Excerpt from a dataset:
········

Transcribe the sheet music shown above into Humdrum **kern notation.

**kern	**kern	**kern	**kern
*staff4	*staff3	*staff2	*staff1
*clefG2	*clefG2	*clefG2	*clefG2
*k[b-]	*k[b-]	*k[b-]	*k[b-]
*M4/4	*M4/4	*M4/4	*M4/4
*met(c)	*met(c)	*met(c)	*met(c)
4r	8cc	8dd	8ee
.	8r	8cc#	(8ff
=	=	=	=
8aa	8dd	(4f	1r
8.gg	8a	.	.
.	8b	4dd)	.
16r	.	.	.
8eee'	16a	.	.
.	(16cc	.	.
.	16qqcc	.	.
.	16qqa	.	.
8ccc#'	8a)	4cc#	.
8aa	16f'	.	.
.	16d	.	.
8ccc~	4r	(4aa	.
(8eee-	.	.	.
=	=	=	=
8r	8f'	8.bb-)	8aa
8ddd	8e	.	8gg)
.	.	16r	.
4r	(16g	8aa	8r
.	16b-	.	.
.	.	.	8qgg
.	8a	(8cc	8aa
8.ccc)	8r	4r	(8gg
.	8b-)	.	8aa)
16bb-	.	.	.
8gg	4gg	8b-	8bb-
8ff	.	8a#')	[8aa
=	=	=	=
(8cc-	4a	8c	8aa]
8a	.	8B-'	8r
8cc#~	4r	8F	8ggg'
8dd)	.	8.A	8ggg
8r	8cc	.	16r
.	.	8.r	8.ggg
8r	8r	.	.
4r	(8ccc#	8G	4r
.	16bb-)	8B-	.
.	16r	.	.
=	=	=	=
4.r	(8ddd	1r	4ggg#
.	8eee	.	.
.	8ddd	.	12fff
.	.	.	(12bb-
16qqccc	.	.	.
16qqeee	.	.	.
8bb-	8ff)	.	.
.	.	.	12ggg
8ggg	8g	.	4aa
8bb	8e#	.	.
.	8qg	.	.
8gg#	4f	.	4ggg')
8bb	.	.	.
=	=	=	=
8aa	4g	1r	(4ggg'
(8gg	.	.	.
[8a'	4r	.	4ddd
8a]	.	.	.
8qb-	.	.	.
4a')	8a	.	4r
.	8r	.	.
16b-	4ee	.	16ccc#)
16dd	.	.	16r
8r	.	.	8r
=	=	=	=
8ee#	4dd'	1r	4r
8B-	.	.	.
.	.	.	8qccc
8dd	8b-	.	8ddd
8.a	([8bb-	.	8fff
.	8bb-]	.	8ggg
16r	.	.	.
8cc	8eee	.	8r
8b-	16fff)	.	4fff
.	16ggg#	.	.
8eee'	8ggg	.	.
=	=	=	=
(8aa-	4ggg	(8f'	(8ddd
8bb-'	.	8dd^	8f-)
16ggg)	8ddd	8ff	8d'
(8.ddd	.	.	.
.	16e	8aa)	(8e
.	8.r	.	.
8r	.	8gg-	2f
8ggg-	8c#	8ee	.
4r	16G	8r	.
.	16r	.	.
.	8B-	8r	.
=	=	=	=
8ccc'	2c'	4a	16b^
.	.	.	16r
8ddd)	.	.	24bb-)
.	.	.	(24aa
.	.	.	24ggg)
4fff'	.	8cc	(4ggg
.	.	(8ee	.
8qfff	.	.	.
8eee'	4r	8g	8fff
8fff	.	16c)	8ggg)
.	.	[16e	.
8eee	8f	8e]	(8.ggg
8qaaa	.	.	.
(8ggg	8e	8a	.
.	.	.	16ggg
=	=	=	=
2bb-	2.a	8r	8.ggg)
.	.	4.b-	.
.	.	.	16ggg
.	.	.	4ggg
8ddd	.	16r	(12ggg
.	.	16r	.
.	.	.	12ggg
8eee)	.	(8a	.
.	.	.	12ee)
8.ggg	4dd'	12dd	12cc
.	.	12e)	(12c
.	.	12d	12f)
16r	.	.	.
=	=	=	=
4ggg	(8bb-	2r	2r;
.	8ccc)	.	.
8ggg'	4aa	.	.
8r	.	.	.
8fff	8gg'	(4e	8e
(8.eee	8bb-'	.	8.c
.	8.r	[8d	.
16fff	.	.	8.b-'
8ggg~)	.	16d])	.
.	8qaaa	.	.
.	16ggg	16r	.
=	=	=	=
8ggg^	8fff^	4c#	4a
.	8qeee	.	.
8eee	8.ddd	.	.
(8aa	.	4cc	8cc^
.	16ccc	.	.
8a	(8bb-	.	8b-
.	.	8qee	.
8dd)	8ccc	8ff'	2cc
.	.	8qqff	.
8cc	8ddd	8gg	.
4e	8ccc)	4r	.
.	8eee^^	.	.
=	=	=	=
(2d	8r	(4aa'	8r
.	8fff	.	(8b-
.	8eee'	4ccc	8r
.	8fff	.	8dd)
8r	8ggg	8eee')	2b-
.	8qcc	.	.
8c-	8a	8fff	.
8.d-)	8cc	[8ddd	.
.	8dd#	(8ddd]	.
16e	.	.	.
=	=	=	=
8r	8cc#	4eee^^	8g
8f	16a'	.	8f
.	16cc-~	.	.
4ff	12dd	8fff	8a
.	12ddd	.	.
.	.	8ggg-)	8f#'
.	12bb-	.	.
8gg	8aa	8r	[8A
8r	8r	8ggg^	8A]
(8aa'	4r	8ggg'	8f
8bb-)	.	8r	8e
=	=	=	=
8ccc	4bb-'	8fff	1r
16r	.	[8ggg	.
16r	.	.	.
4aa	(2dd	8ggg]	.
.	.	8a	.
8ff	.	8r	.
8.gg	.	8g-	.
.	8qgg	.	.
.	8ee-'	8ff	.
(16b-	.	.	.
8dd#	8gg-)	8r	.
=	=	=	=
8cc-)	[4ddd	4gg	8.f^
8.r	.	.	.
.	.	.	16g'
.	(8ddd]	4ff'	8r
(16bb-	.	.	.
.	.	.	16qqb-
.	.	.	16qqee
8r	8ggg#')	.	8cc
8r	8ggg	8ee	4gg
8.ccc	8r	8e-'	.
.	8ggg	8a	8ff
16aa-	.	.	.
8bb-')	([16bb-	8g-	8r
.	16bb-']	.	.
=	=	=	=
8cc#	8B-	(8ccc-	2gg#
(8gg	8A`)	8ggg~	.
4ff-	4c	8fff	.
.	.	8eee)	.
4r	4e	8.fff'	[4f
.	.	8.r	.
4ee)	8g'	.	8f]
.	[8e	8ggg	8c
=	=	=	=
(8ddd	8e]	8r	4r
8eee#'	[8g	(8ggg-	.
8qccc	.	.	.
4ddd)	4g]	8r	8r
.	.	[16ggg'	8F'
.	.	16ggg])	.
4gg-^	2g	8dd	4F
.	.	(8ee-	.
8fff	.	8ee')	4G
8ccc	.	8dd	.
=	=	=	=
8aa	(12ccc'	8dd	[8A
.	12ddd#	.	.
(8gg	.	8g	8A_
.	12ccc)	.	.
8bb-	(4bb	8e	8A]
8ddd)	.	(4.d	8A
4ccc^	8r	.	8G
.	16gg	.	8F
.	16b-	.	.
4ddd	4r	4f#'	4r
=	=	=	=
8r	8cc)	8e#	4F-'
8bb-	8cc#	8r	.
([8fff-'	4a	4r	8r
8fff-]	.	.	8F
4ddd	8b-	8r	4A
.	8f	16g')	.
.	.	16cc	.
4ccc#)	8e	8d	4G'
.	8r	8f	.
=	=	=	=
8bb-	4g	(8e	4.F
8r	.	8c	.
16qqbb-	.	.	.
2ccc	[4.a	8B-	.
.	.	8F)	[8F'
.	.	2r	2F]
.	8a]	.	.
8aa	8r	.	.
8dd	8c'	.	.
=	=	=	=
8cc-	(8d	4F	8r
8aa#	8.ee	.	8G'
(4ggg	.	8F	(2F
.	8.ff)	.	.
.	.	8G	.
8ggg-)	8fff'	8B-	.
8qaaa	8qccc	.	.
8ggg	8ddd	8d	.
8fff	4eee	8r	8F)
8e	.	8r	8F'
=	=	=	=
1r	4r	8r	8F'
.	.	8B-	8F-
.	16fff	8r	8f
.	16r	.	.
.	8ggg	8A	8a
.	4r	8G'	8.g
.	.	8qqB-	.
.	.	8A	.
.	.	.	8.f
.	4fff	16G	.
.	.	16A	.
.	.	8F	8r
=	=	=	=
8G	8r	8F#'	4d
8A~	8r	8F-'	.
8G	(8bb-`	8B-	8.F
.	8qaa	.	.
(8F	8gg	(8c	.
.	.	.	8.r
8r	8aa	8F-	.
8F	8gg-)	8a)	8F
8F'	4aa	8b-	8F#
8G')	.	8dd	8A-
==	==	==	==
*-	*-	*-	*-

········

* _Instruction_:
Gather every line of the data above that contains the word "kern". Case counts.

* _Completed exercise_:
Transcribe the sheet music shown above into Humdrum **kern notation.
**kern	**kern	**kern	**kern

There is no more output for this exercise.